=== Problem to solve ===
When writing out the listing below, reproduce every word exactly and skip the pictures.

=== Dataset excerpts ===
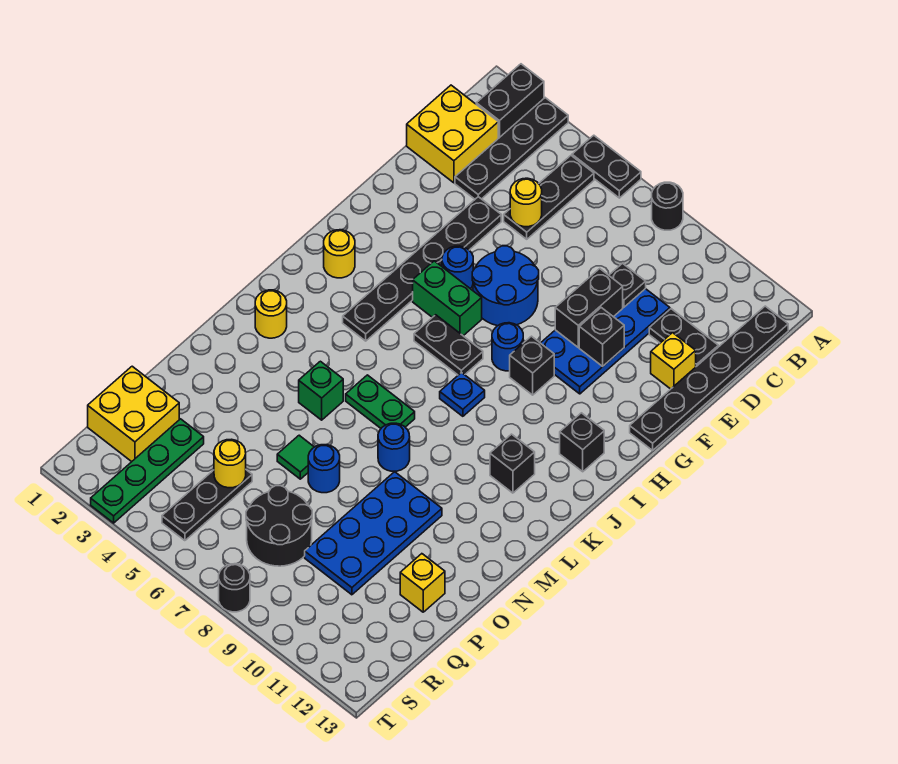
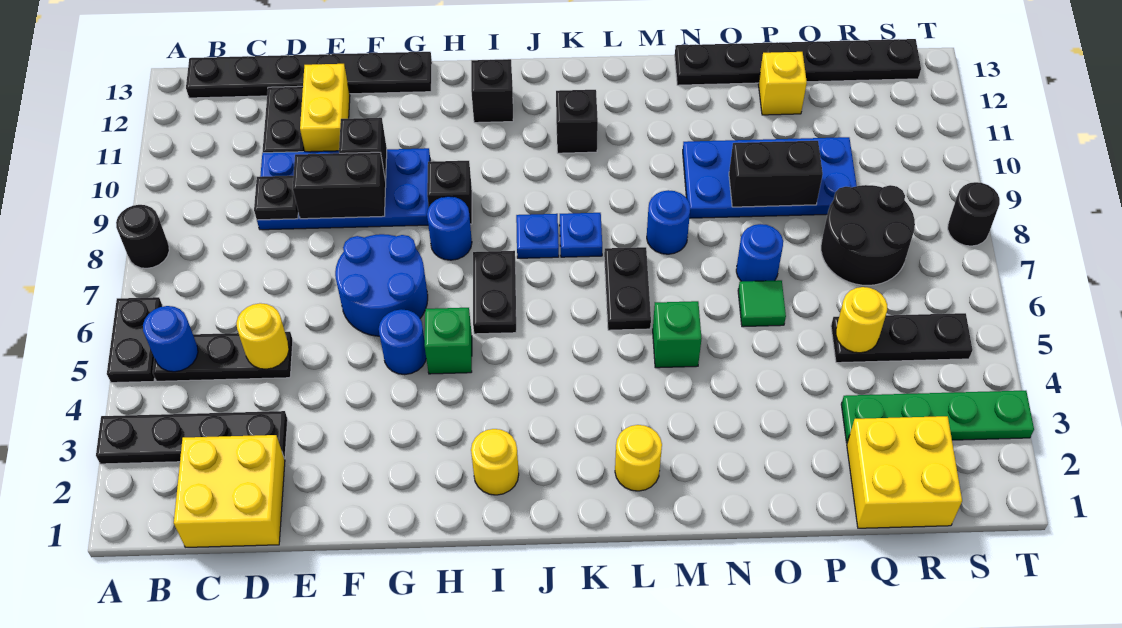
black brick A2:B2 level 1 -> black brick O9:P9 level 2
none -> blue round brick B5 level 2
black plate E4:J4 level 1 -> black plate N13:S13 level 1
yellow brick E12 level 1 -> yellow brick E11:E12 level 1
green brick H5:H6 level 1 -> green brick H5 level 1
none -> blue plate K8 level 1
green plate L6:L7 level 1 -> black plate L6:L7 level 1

=== Output below ===
black brick A2:B2 level 1 -> black brick O9:P9 level 2
none -> blue round brick B5 level 2
black plate E4:J4 level 1 -> black plate N13:S13 level 1
yellow brick E12 level 1 -> yellow brick E11:E12 level 1
green brick H5:H6 level 1 -> green brick H5 level 1
none -> blue plate K8 level 1
green plate L6:L7 level 1 -> black plate L6:L7 level 1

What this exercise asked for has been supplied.